The reply should hold only the lines from the one with "none -> lime cone C10 level 2" to the one with "lime brick D13 level", both ends kept, exactly as they appear below, without any pictures.

[Stored data entries]
++++++++++
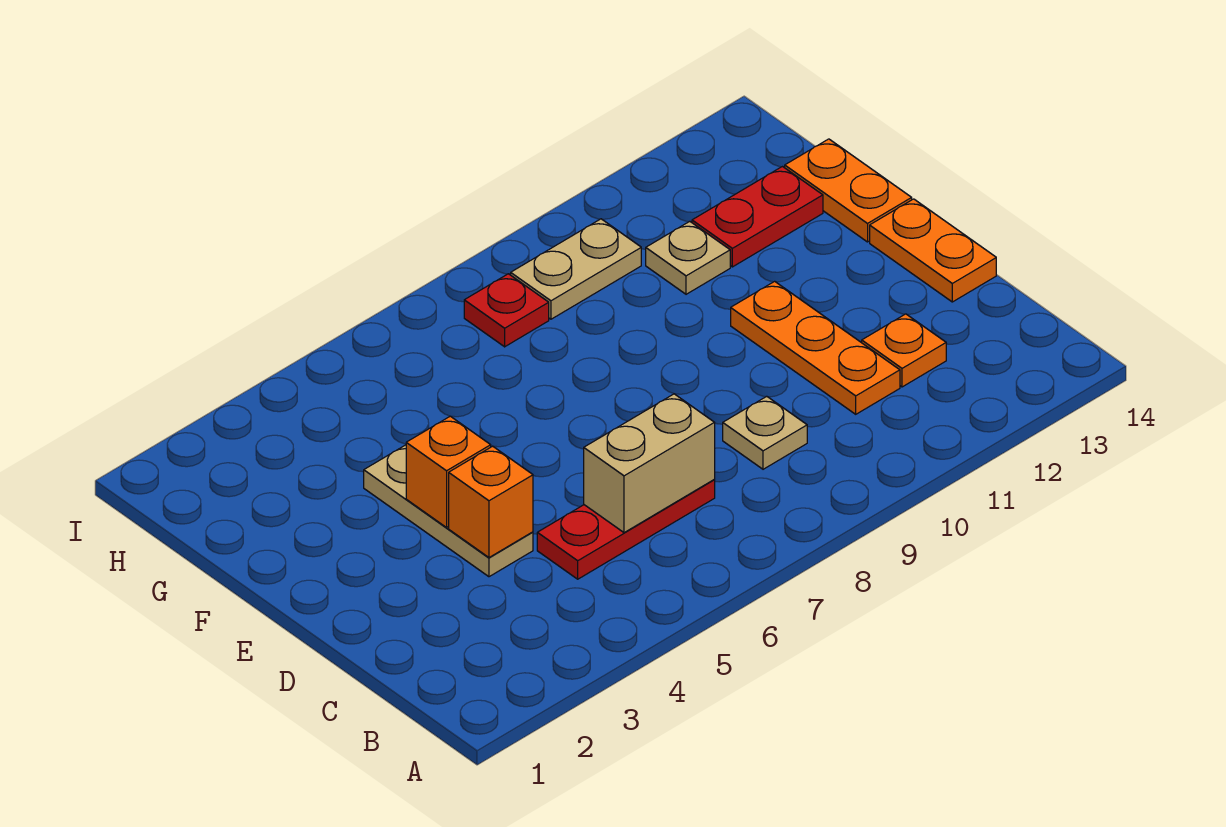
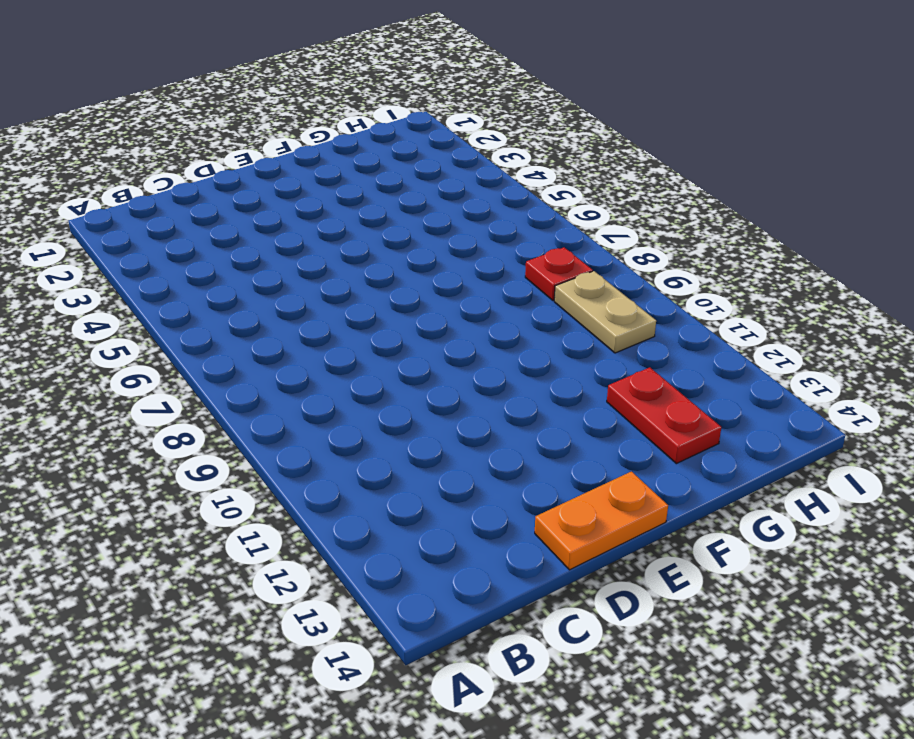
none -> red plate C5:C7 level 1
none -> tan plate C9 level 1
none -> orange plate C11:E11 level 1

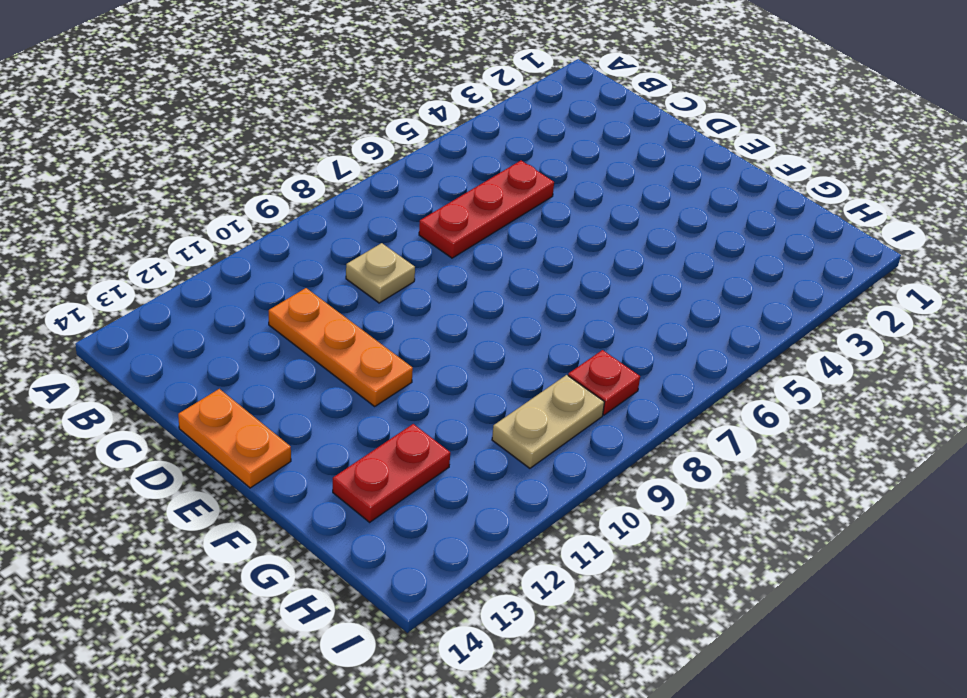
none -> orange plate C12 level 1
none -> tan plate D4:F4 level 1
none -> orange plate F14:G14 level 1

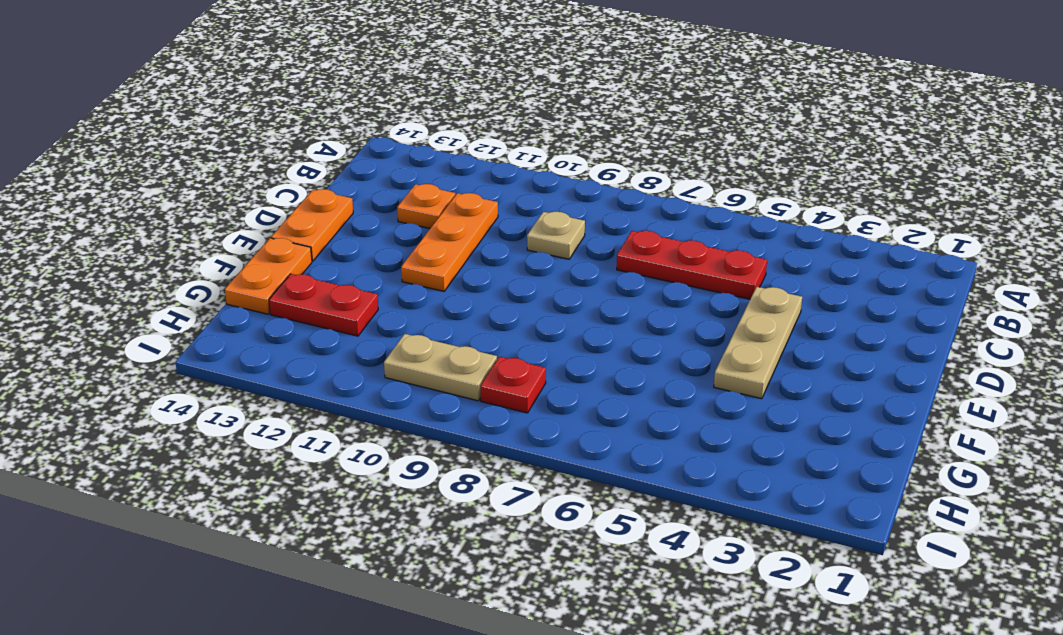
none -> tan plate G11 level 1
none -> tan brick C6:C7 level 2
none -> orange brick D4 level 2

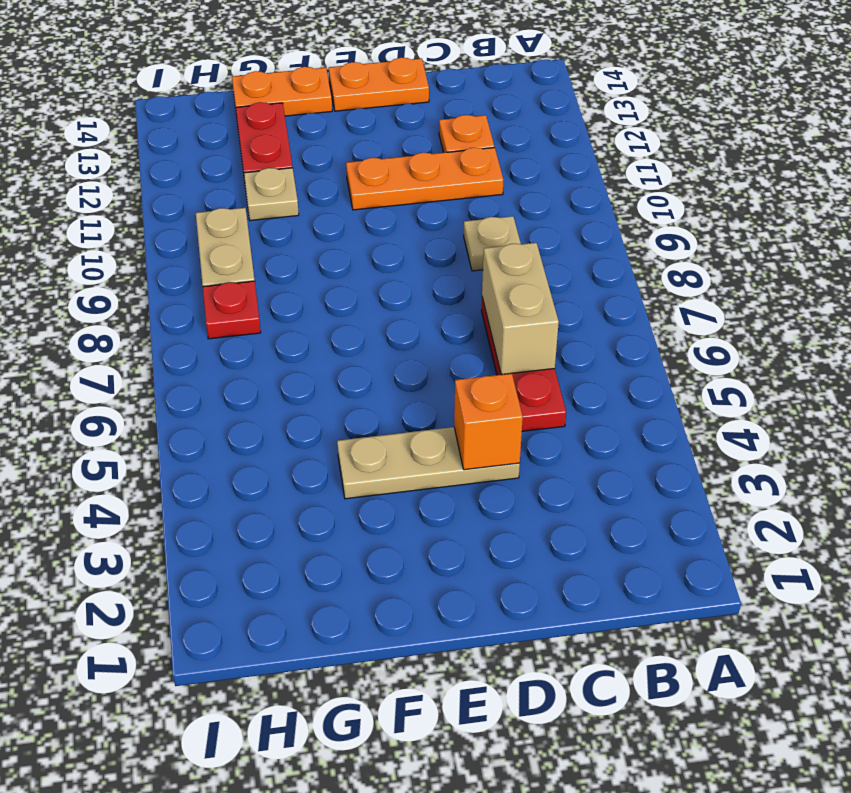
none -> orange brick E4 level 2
++++++++++
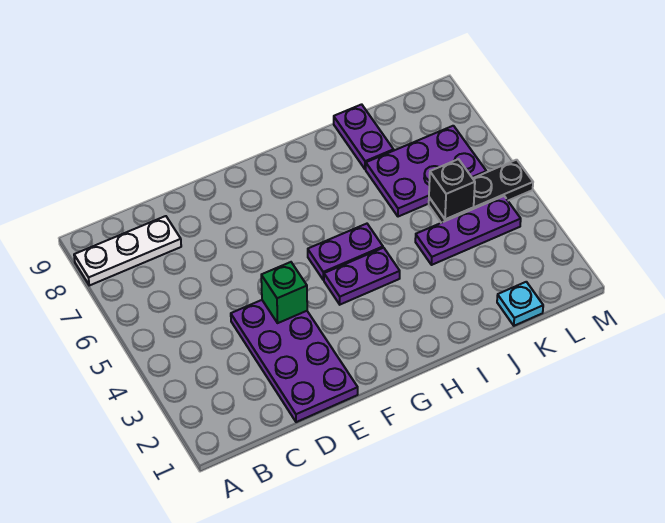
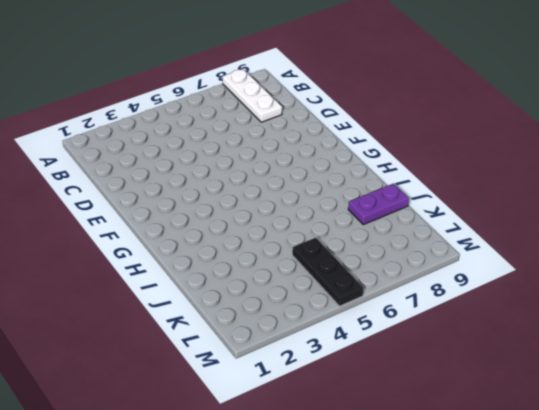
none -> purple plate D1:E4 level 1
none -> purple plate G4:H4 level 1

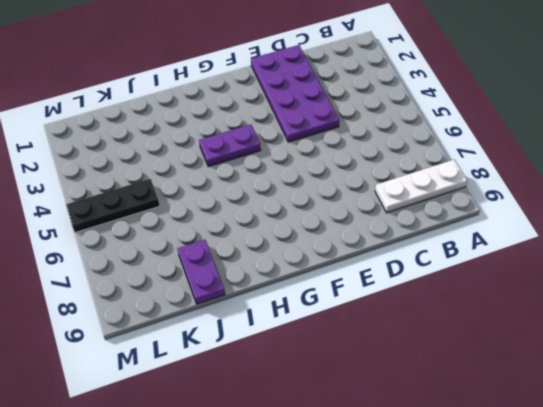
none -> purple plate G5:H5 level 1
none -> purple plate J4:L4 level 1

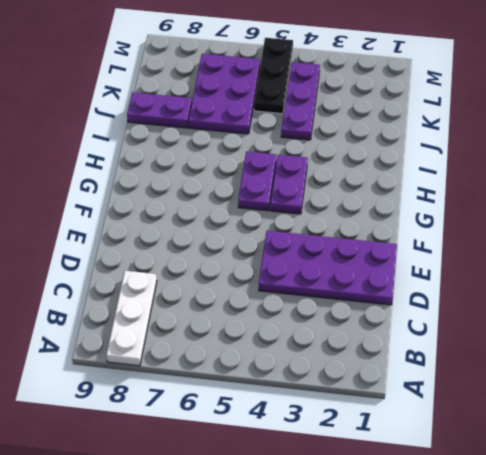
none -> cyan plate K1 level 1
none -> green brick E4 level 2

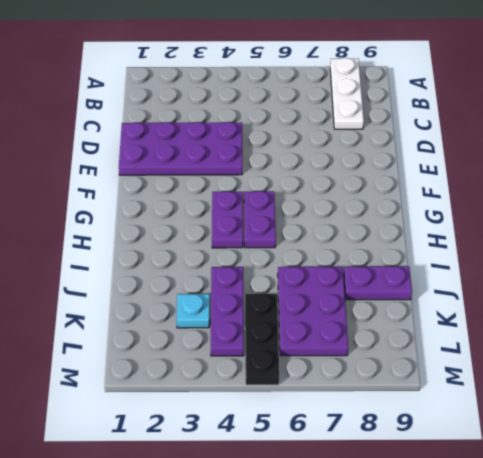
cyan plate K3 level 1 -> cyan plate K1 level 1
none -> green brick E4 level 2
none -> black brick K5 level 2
++++++++++
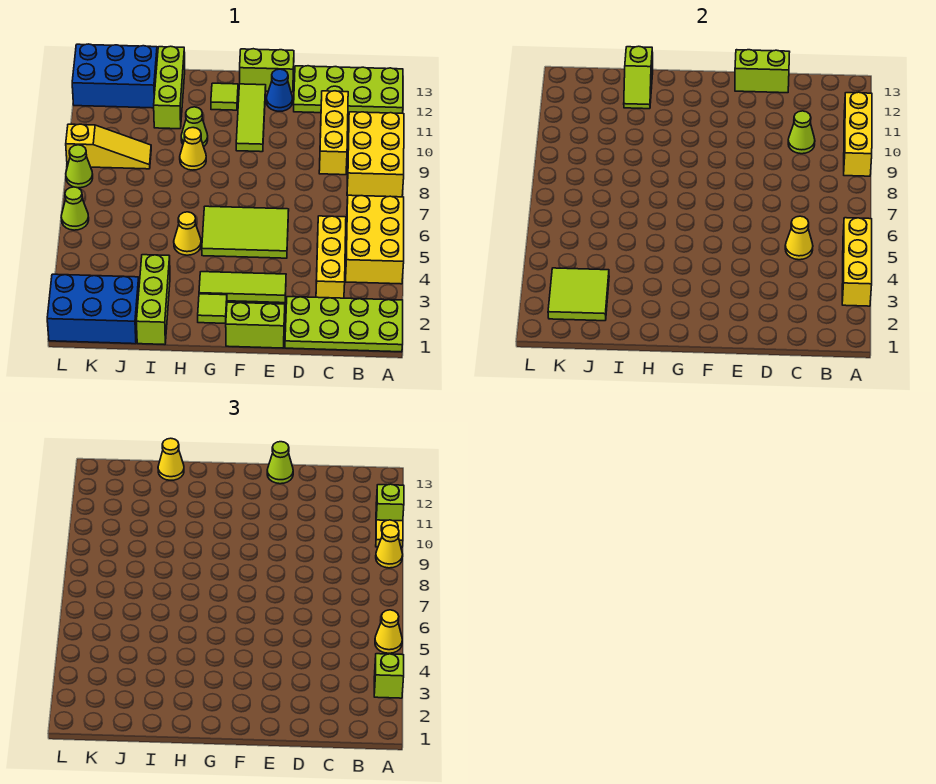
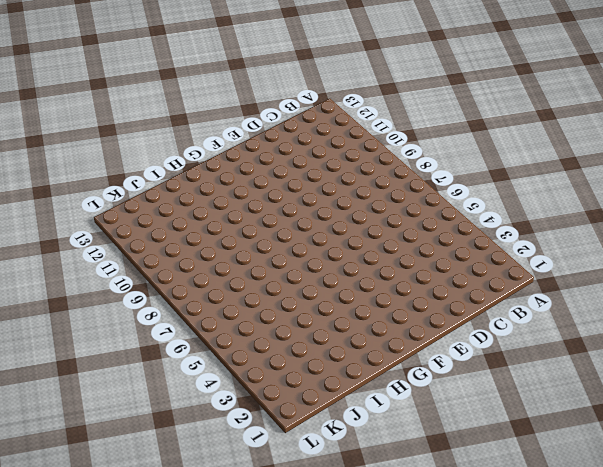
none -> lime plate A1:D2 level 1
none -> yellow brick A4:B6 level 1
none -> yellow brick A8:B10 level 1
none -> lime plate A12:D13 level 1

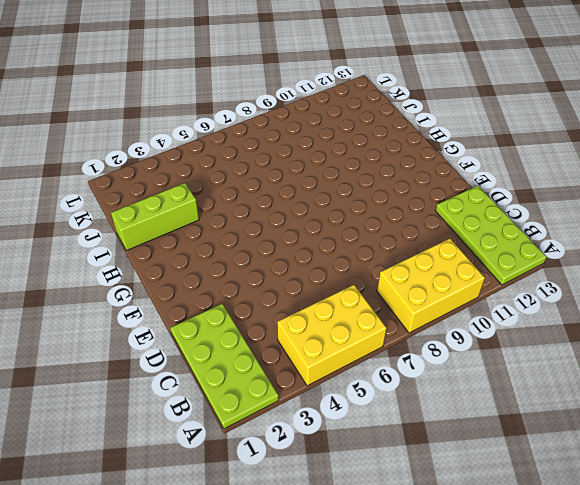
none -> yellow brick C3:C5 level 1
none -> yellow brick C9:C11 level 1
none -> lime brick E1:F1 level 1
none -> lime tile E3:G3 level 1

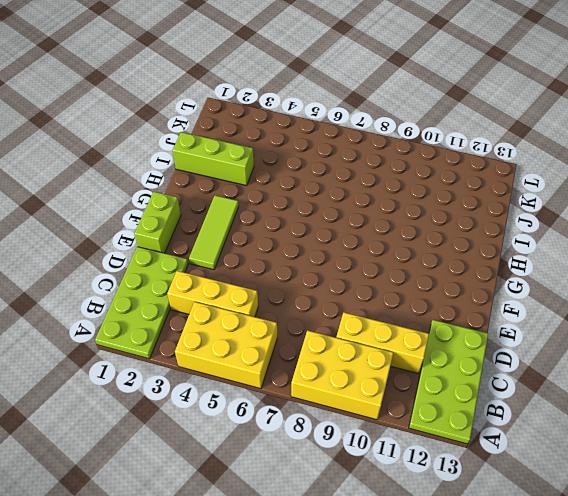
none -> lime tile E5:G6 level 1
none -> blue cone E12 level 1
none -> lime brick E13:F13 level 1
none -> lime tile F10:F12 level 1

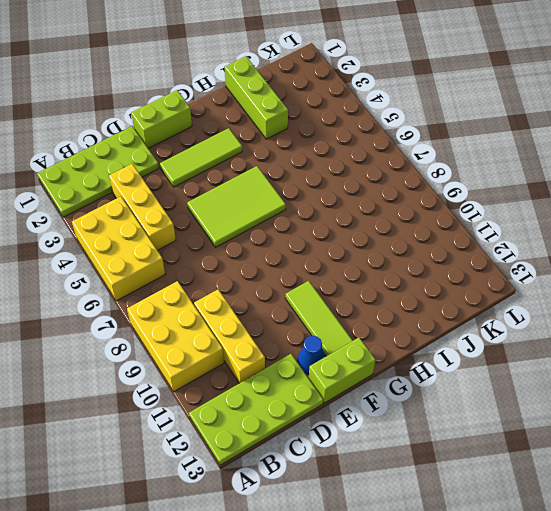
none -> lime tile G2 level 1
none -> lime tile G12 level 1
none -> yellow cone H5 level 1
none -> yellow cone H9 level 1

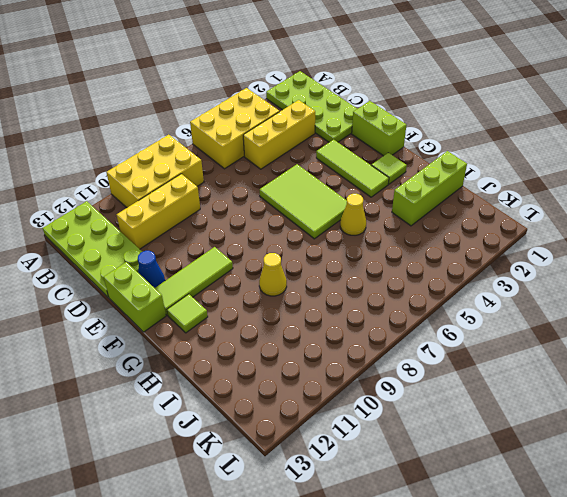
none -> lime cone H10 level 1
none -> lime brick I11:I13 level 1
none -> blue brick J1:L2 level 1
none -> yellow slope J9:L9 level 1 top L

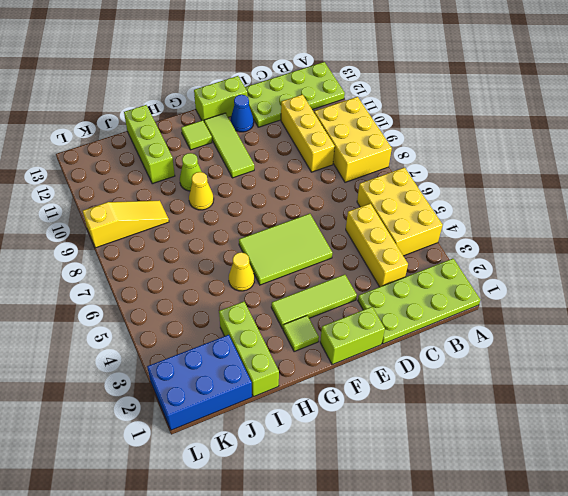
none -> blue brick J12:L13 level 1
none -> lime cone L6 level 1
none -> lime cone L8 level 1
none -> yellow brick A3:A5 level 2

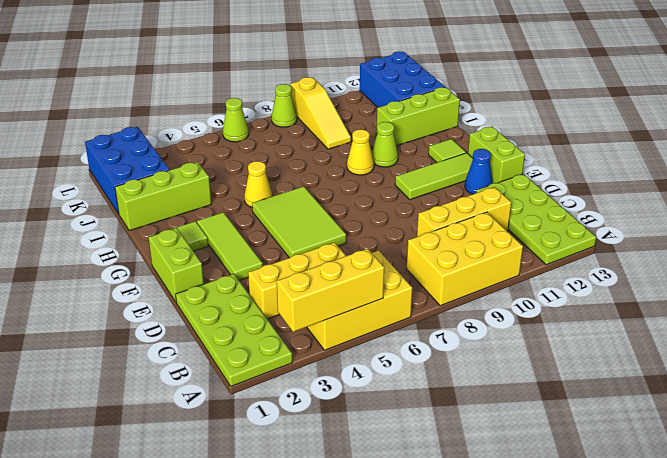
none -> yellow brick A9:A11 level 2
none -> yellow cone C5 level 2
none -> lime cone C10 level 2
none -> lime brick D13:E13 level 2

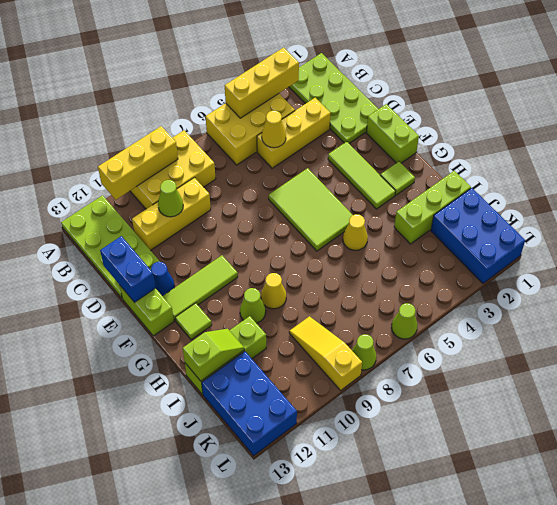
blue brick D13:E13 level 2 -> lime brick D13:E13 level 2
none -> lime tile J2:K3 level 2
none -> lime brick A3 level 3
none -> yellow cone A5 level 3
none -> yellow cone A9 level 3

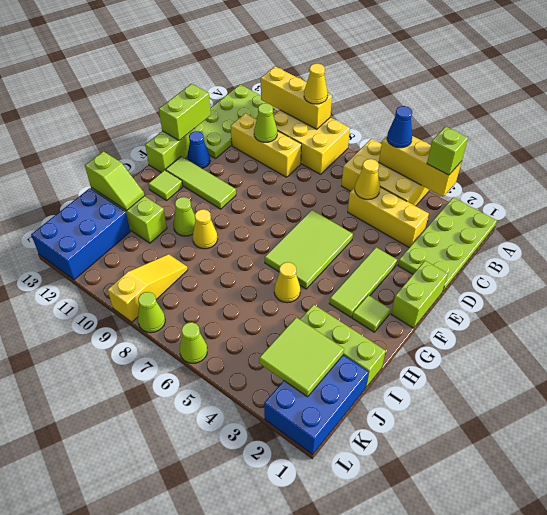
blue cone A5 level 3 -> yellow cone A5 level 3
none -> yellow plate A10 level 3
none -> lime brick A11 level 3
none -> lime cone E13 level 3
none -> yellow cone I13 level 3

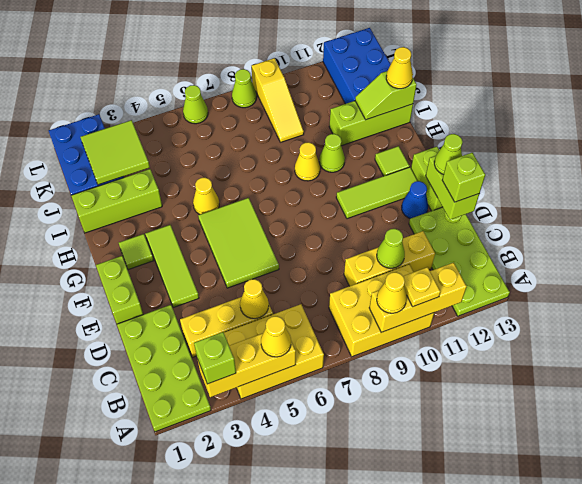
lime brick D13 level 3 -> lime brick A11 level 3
++++++++++
Solution to this exercise>
none -> lime cone C10 level 2
none -> lime brick D13:E13 level 2

blue brick D13:E13 level 2 -> lime brick D13:E13 level 2
none -> lime tile J2:K3 level 2
none -> lime brick A3 level 3
none -> yellow cone A5 level 3
none -> yellow cone A9 level 3

blue cone A5 level 3 -> yellow cone A5 level 3
none -> yellow plate A10 level 3
none -> lime brick A11 level 3
none -> lime cone E13 level 3
none -> yellow cone I13 level 3

lime brick D13 level 3 -> lime brick A11 level 3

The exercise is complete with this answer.